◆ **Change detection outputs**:
===

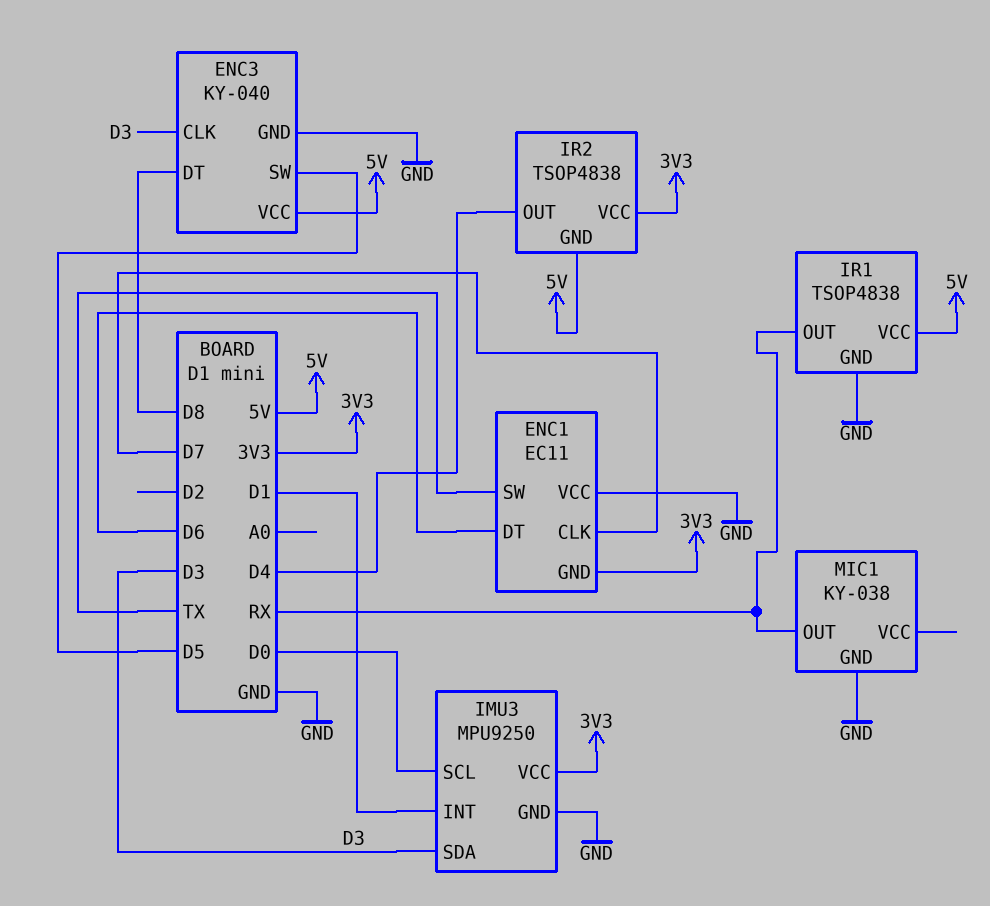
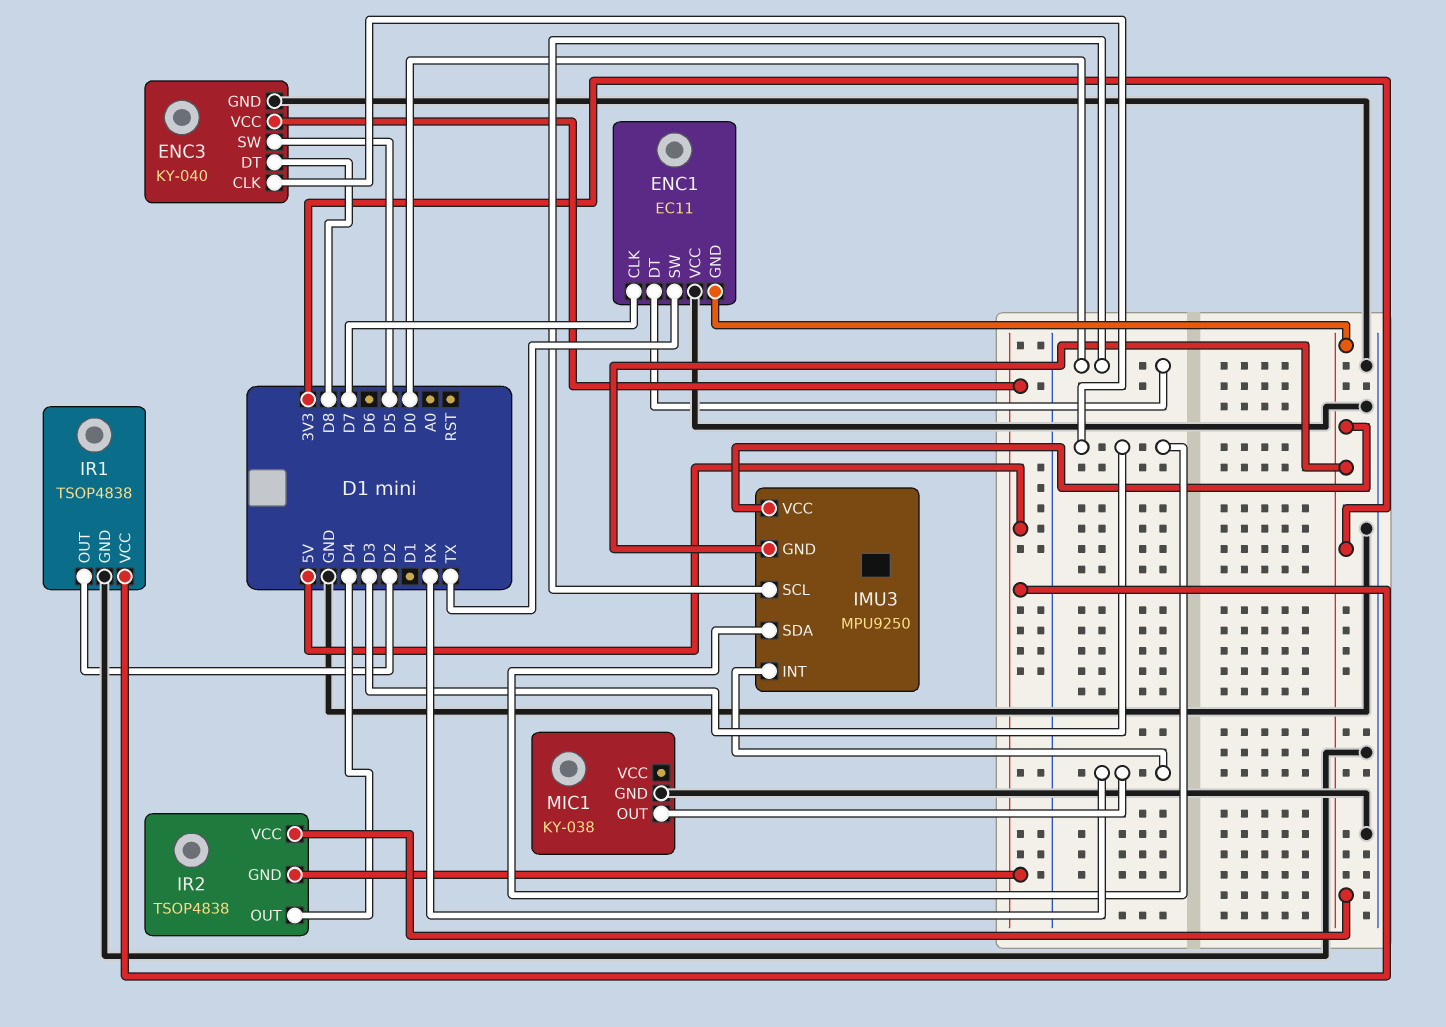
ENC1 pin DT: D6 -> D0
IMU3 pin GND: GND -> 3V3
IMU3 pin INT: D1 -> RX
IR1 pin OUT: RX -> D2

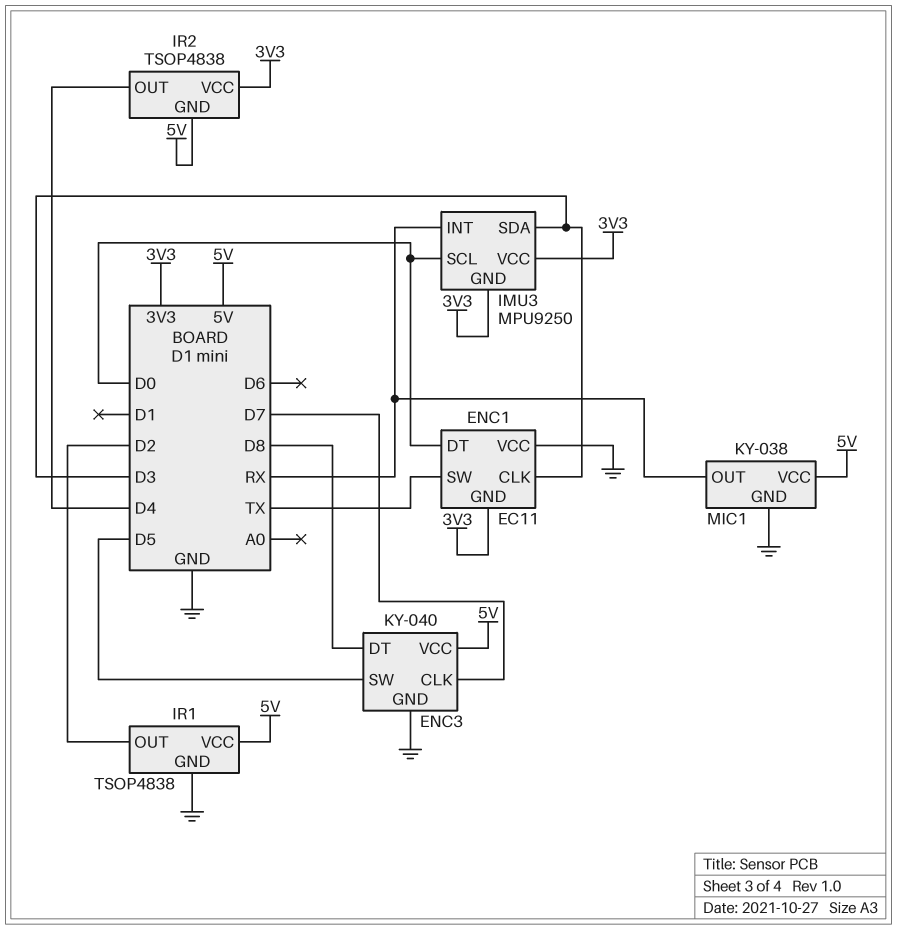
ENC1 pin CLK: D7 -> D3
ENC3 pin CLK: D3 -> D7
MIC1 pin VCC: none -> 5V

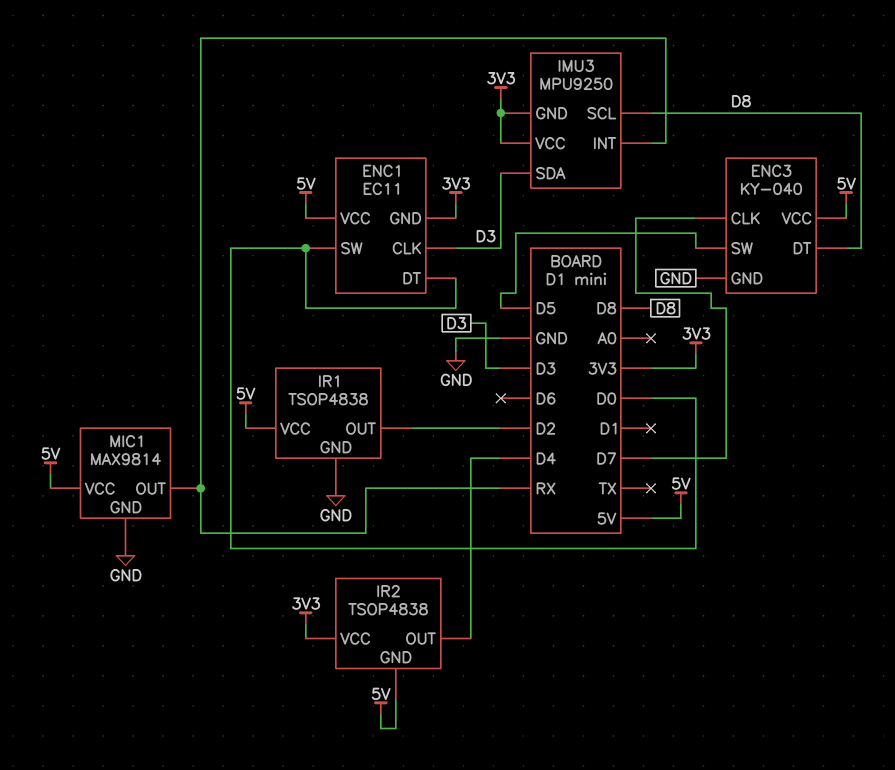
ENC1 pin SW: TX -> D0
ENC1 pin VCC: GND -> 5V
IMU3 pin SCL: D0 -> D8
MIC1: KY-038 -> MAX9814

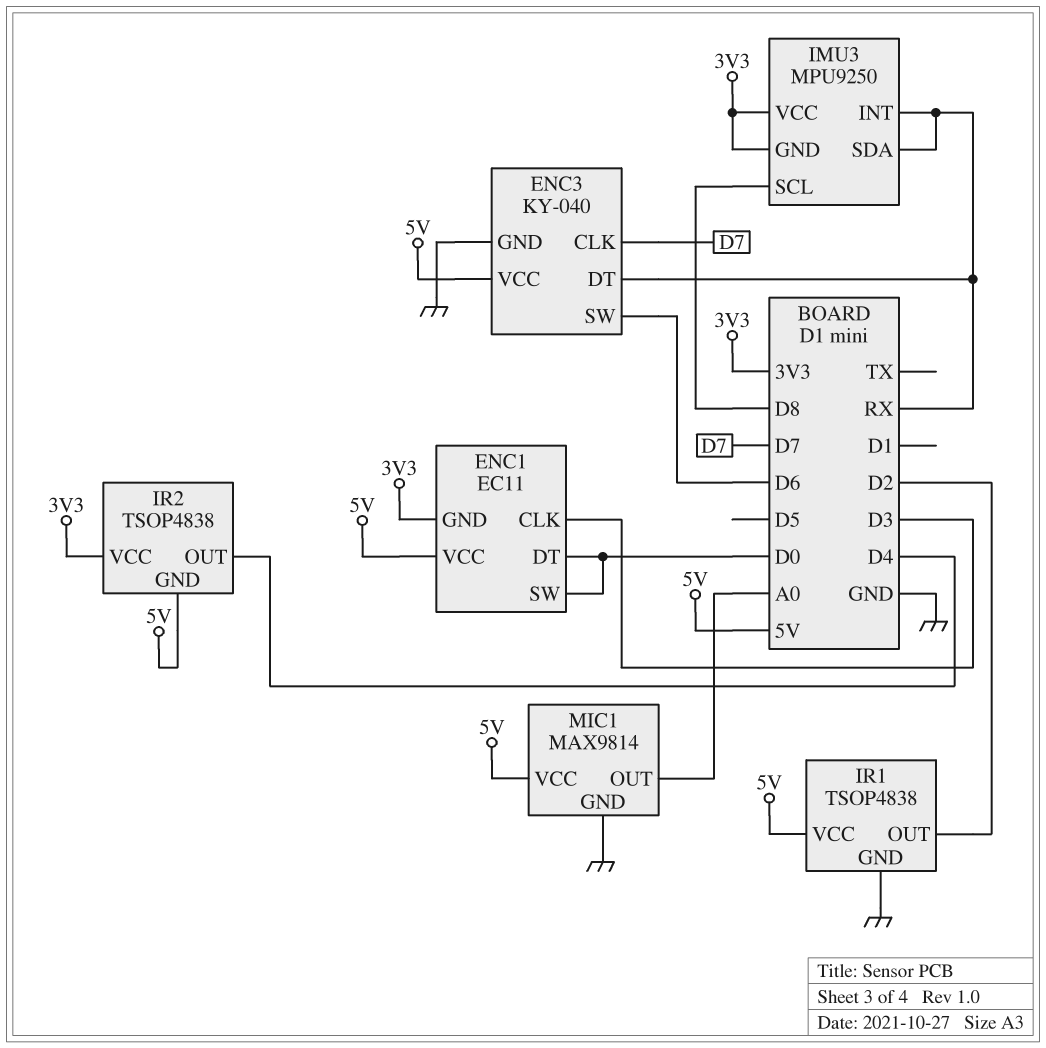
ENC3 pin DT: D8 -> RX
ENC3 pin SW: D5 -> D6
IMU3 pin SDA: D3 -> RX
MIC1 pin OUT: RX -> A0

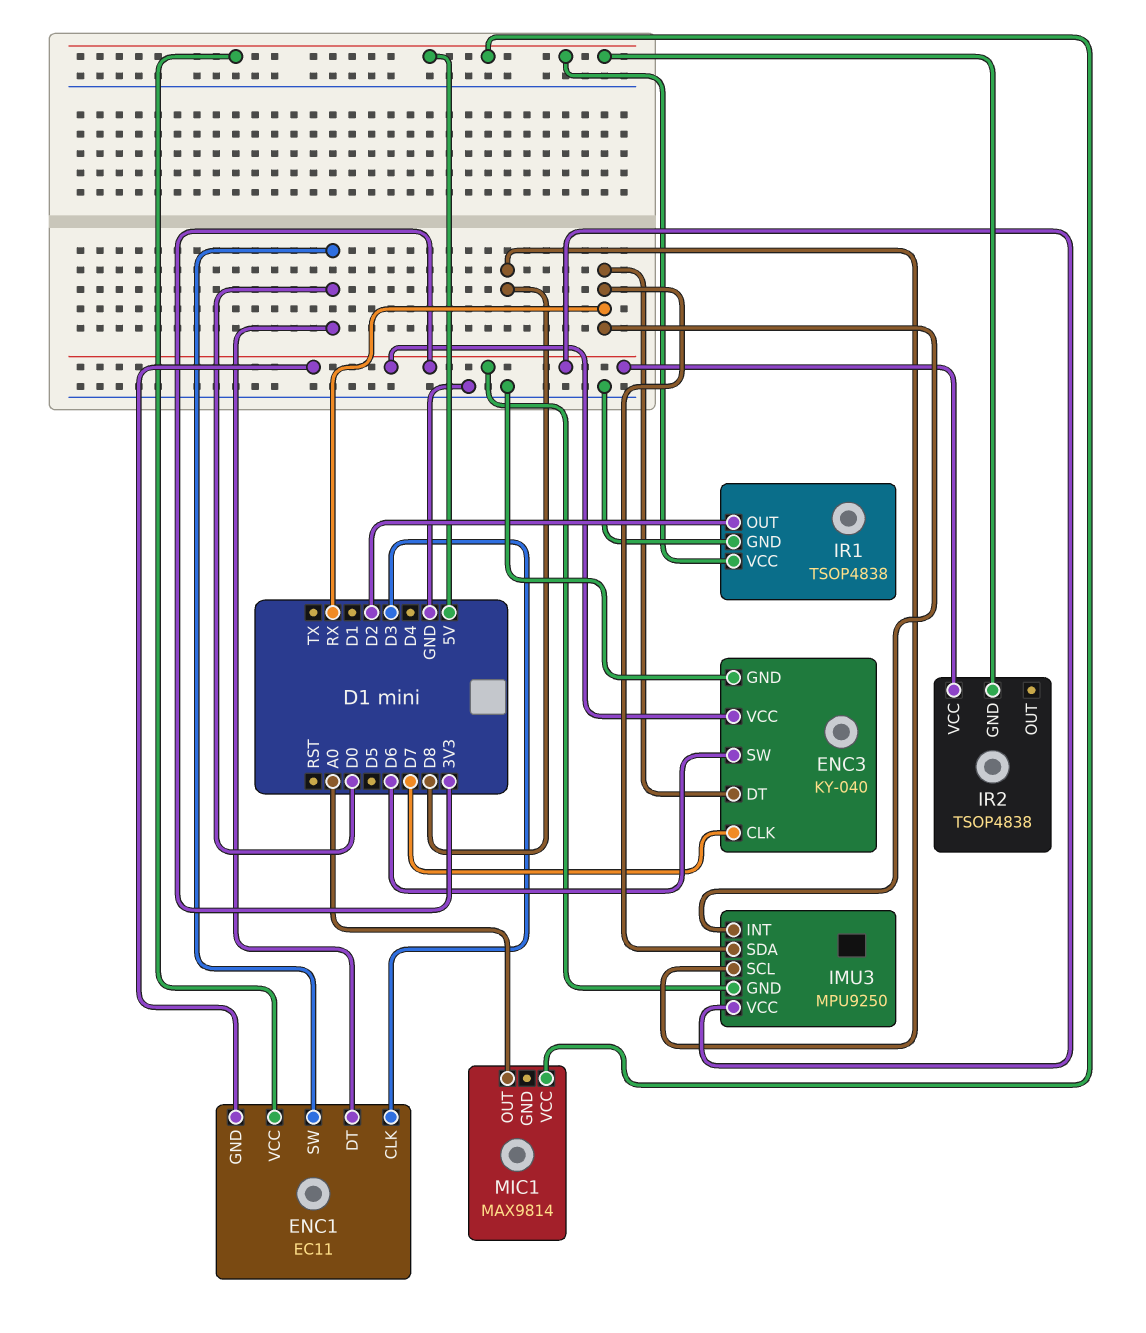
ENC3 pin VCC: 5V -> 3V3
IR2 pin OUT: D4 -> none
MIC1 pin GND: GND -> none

===

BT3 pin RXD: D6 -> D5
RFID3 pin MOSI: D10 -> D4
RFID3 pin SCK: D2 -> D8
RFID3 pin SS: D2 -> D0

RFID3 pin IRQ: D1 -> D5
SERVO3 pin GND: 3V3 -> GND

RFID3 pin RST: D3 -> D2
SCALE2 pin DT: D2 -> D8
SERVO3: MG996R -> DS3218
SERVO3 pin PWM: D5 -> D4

===

◆ **Task requirements**: What belongs in the answer is each line above from the line with "ENC3 pin SW: D5 -> D6" to the line with "MIC1 pin GND: GND -> none", inclusive, reproduced exactly and free of pictures.

◆ **Exercise solution**:
ENC3 pin SW: D5 -> D6
IMU3 pin SDA: D3 -> RX
MIC1 pin OUT: RX -> A0

ENC3 pin VCC: 5V -> 3V3
IR2 pin OUT: D4 -> none
MIC1 pin GND: GND -> none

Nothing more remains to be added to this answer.